Spatial reasoning records
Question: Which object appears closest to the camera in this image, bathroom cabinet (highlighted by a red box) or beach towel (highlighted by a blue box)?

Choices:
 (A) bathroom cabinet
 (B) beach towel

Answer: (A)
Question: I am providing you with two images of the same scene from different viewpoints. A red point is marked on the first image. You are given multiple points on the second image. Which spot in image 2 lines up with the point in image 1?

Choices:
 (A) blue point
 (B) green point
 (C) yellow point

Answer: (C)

*REQUIREMENTS:*
Copy out the lines of the records word for word, starting with the line that contains "Answer: (A)" and continuing through the end of the records, with both of those ends included.

*SOLUTION FOR THIS TASK:*
Answer: (A)
Question: I am providing you with two images of the same scene from different viewpoints. A red point is marked on the first image. You are given multiple points on the second image. Which spot in image 2 lines up with the point in image 1?

Choices:
 (A) blue point
 (B) green point
 (C) yellow point

Answer: (C)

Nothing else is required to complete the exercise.